■ **INSTRUCTIONS FOR THE TASK**
Lines with the word "LEVEL" are the answer; copy each of them from the data below.

DATA PROVIDED Block Start

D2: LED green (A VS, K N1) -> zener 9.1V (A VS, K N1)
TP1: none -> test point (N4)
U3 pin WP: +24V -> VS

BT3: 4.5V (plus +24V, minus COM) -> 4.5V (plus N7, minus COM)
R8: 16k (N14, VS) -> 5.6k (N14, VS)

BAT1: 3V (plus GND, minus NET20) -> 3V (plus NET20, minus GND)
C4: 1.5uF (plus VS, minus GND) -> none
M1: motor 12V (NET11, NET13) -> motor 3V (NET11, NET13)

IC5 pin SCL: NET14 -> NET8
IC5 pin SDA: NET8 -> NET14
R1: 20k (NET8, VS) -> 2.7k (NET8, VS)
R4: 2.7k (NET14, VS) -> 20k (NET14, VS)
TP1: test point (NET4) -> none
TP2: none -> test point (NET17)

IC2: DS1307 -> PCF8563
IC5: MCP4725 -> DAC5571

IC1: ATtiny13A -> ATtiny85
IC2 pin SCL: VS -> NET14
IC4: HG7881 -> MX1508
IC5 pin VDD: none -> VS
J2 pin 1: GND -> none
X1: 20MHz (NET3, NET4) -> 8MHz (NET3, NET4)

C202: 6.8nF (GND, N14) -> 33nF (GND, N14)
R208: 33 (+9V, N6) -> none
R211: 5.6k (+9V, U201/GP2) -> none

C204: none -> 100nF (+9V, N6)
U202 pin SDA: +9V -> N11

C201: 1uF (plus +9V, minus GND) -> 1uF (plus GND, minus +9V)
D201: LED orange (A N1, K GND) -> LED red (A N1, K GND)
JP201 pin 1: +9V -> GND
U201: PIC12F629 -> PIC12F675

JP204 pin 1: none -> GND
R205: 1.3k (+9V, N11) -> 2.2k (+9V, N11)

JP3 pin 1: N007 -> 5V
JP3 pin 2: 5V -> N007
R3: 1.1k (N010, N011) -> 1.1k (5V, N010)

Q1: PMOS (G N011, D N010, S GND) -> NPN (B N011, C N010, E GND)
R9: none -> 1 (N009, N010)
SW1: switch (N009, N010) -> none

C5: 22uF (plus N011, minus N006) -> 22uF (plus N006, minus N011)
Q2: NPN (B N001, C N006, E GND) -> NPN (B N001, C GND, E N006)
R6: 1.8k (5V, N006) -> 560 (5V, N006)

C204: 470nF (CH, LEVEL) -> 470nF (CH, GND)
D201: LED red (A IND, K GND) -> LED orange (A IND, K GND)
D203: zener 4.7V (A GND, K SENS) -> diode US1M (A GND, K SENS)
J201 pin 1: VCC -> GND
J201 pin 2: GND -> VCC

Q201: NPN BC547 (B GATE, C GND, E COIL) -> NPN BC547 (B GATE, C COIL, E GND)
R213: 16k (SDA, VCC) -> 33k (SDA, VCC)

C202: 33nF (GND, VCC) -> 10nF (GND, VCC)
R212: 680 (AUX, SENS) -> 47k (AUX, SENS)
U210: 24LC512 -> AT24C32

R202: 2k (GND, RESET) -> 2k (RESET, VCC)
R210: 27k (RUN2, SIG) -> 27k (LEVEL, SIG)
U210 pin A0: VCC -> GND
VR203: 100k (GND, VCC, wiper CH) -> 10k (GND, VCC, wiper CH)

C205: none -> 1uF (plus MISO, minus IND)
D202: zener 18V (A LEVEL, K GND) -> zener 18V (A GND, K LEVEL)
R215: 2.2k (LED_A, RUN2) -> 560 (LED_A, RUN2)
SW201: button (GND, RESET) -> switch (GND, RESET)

DATA PROVIDED Block End

■ **RESULT FOR THIS TASK**
C204: 470nF (CH, LEVEL) -> 470nF (CH, GND)
R210: 27k (RUN2, SIG) -> 27k (LEVEL, SIG)
D202: zener 18V (A LEVEL, K GND) -> zener 18V (A GND, K LEVEL)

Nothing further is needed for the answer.